Reproduce the text of every item below verbatim, leaving out the pictures.

> [Data provided]
______

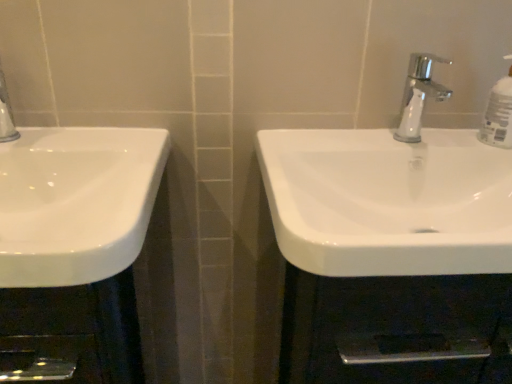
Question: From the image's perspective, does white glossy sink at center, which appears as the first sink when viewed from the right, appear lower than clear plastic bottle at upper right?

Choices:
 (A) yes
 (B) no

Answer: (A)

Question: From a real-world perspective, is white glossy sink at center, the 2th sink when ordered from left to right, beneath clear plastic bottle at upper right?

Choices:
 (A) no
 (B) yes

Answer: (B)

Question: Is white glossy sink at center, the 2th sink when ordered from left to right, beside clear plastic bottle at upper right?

______

> [Answer for this exercise]
Question: From the image's perspective, does white glossy sink at center, which appears as the first sink when viewed from the right, appear lower than clear plastic bottle at upper right?

Choices:
 (A) yes
 (B) no

Answer: (A)

Question: From a real-world perspective, is white glossy sink at center, the 2th sink when ordered from left to right, beneath clear plastic bottle at upper right?

Choices:
 (A) no
 (B) yes

Answer: (B)

Question: Is white glossy sink at center, the 2th sink when ordered from left to right, beside clear plastic bottle at upper right?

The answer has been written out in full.